What is required
Would you pull out every line of the material that contains the string "yellow"?

▬▬▬▬▬▬▬▬▬▬

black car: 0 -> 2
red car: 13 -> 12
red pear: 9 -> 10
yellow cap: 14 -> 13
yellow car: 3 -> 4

▬▬▬▬▬▬▬▬▬▬

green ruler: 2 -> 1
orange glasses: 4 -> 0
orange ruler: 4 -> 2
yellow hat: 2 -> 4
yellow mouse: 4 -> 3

▬▬▬▬▬▬▬▬▬▬

Exercise response
yellow cap: 14 -> 13
yellow car: 3 -> 4
yellow hat: 2 -> 4
yellow mouse: 4 -> 3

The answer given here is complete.